START STUDY MATERIAL
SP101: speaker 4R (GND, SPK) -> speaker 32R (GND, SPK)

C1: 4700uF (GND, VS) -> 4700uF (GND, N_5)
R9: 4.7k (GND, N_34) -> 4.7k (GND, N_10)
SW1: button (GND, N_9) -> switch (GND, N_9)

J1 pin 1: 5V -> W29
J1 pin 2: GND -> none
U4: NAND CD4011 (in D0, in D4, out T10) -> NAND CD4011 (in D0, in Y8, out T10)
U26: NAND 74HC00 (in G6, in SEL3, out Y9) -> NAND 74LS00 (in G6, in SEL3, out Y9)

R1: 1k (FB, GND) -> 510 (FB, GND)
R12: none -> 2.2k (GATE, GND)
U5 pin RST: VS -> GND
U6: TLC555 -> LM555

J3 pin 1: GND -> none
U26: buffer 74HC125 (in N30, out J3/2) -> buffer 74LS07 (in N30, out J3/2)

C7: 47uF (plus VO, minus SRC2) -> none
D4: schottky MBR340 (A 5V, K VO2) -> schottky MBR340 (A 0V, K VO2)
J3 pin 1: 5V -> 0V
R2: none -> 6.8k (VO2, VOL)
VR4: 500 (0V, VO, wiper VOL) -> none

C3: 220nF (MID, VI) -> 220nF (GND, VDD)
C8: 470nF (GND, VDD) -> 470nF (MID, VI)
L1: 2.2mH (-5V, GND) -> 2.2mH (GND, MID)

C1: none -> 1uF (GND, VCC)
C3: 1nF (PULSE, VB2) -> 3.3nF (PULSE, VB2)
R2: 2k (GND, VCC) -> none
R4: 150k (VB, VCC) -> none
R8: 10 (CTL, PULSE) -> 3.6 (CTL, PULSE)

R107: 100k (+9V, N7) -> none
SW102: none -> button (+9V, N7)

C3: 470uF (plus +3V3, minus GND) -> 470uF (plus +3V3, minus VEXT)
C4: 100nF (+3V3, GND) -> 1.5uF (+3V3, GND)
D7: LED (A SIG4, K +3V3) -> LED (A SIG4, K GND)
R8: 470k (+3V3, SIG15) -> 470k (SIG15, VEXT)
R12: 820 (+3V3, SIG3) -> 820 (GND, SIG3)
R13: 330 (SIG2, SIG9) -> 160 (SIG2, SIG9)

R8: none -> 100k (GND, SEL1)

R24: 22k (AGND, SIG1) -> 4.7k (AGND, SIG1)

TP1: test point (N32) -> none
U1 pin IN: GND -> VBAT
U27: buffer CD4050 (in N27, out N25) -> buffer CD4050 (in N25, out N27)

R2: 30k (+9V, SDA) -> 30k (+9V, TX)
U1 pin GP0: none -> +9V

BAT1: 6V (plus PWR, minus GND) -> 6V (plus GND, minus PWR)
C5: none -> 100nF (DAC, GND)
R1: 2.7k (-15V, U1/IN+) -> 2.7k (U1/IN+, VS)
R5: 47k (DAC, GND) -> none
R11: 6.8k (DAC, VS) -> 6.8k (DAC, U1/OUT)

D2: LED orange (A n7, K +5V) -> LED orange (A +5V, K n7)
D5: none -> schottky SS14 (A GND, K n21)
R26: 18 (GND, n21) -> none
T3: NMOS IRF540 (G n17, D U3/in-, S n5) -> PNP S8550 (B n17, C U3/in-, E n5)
END STUDY MATERIAL
• ACTIVITY
For every line of the data above that contains "VEXT", copy that line.

• WORKED SOLUTION
C3: 470uF (plus +3V3, minus GND) -> 470uF (plus +3V3, minus VEXT)
R8: 470k (+3V3, SIG15) -> 470k (SIG15, VEXT)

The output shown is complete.